- WRITTEN TASK: Retype all of the entries word for word.
* BEGIN PROVIDED RECORDS *
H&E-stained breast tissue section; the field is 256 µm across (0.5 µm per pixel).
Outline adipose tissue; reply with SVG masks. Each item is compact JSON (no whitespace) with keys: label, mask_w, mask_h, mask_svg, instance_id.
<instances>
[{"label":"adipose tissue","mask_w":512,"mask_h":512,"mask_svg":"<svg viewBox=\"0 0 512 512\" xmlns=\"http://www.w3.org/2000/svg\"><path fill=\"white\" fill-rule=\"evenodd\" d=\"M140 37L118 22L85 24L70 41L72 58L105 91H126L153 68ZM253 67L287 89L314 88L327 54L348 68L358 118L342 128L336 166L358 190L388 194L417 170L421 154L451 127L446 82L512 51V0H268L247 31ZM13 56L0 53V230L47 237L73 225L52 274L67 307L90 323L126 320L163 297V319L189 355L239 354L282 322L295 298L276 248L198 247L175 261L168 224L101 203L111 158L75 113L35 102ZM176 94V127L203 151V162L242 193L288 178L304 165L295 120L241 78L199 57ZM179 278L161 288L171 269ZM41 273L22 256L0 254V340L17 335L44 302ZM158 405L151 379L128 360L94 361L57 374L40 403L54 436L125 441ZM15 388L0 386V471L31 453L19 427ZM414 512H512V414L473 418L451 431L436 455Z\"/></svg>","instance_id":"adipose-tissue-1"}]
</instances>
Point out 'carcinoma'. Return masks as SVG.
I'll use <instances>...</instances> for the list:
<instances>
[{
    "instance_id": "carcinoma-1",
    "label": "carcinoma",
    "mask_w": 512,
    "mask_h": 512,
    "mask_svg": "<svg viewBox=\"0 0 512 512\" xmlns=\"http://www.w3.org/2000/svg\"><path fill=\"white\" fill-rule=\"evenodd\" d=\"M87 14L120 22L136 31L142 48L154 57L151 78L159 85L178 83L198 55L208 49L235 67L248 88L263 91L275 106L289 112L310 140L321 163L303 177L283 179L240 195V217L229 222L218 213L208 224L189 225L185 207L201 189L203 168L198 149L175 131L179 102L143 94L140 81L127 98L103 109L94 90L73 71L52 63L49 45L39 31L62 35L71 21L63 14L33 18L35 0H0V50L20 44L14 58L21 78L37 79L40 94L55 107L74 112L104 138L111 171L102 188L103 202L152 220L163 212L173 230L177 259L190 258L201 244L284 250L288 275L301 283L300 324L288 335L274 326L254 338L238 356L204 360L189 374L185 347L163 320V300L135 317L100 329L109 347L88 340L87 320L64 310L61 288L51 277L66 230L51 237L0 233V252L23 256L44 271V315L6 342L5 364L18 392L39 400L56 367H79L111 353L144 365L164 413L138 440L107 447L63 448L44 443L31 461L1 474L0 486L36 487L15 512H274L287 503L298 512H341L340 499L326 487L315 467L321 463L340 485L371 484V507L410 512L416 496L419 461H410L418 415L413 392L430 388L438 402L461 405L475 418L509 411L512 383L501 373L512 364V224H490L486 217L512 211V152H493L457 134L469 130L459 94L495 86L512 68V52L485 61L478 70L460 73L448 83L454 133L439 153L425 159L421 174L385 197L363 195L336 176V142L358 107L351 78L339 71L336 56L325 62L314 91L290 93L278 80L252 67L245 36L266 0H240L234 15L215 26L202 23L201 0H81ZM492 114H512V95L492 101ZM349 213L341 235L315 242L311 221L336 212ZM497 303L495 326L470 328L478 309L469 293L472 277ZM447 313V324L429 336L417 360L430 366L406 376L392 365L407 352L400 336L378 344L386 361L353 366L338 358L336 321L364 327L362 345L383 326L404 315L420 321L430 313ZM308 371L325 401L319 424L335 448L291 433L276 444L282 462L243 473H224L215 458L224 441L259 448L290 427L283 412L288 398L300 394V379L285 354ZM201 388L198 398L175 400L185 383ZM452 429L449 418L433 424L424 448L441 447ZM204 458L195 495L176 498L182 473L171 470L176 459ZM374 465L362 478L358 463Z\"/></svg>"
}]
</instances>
* END PROVIDED RECORDS *
- CORRECT RESULT:
H&E-stained breast tissue section; the field is 256 µm across (0.5 µm per pixel).
Outline adipose tissue; reply with SVG masks. Each item is compact JSON (no whitespace) with keys: label, mask_w, mask_h, mask_svg, instance_id.
<instances>
[{"label":"adipose tissue","mask_w":512,"mask_h":512,"mask_svg":"<svg viewBox=\"0 0 512 512\" xmlns=\"http://www.w3.org/2000/svg\"><path fill=\"white\" fill-rule=\"evenodd\" d=\"M140 37L118 22L85 24L70 41L72 58L105 91H126L153 68ZM253 67L287 89L314 88L327 54L348 68L358 118L342 128L336 166L358 190L388 194L417 170L421 154L451 127L446 82L512 51V0H268L247 31ZM13 56L0 53V230L47 237L73 225L52 274L67 307L90 323L126 320L163 297V319L189 355L239 354L282 322L295 298L276 248L198 247L175 261L168 224L101 203L111 158L75 113L35 102ZM176 94V127L203 151V162L242 193L288 178L304 165L295 120L241 78L199 57ZM179 278L161 288L171 269ZM41 273L22 256L0 254V340L17 335L44 302ZM158 405L151 379L128 360L94 361L57 374L40 403L54 436L125 441ZM15 388L0 386V471L31 453L19 427ZM414 512H512V414L473 418L451 431L436 455Z\"/></svg>","instance_id":"adipose-tissue-1"}]
</instances>
Point out 'carcinoma'. Return masks as SVG.
I'll use <instances>...</instances> for the list:
<instances>
[{
    "instance_id": "carcinoma-1",
    "label": "carcinoma",
    "mask_w": 512,
    "mask_h": 512,
    "mask_svg": "<svg viewBox=\"0 0 512 512\" xmlns=\"http://www.w3.org/2000/svg\"><path fill=\"white\" fill-rule=\"evenodd\" d=\"M87 14L120 22L136 31L142 48L154 57L151 78L159 85L178 83L198 55L208 49L235 67L248 88L263 91L275 106L289 112L310 140L321 163L303 177L283 179L240 195V217L229 222L218 213L208 224L189 225L185 207L201 189L203 168L198 149L175 131L179 102L143 94L140 81L127 98L103 109L94 90L73 71L52 63L49 45L39 31L62 35L71 21L63 14L33 18L35 0H0V50L20 44L14 58L21 78L37 79L40 94L55 107L74 112L104 138L111 171L102 188L103 202L152 220L163 212L173 230L177 259L190 258L201 244L284 250L288 275L301 283L300 324L288 335L274 326L254 338L238 356L204 360L189 374L185 347L163 320V300L135 317L100 329L109 347L88 340L87 320L64 310L61 288L51 277L66 230L51 237L0 233V252L23 256L44 271V315L6 342L5 364L18 392L39 400L56 367H79L111 353L144 365L164 413L138 440L107 447L63 448L44 443L31 461L1 474L0 486L36 487L15 512H274L287 503L298 512H341L340 499L326 487L315 467L321 463L340 485L371 484V507L410 512L416 496L419 461H410L418 415L413 392L430 388L438 402L461 405L475 418L509 411L512 383L501 373L512 364V224H490L486 217L512 211V152H493L457 134L469 130L459 94L495 86L512 68V52L485 61L478 70L460 73L448 83L454 133L439 153L425 159L421 174L385 197L363 195L336 176V142L358 107L351 78L339 71L336 56L325 62L314 91L290 93L278 80L252 67L245 36L266 0H240L234 15L215 26L202 23L201 0H81ZM492 114H512V95L492 101ZM349 213L341 235L315 242L311 221L336 212ZM497 303L495 326L470 328L478 309L469 293L472 277ZM447 313V324L429 336L417 360L430 366L406 376L392 365L407 352L400 336L378 344L386 361L353 366L338 358L336 321L364 327L362 345L383 326L404 315L420 321L430 313ZM308 371L325 401L319 424L335 448L291 433L276 444L282 462L243 473H224L215 458L224 441L259 448L290 427L283 412L288 398L300 394V379L285 354ZM201 388L198 398L175 400L185 383ZM452 429L449 418L433 424L424 448L441 447ZM204 458L195 495L176 498L182 473L171 470L176 459ZM374 465L362 478L358 463Z\"/></svg>"
}]
</instances>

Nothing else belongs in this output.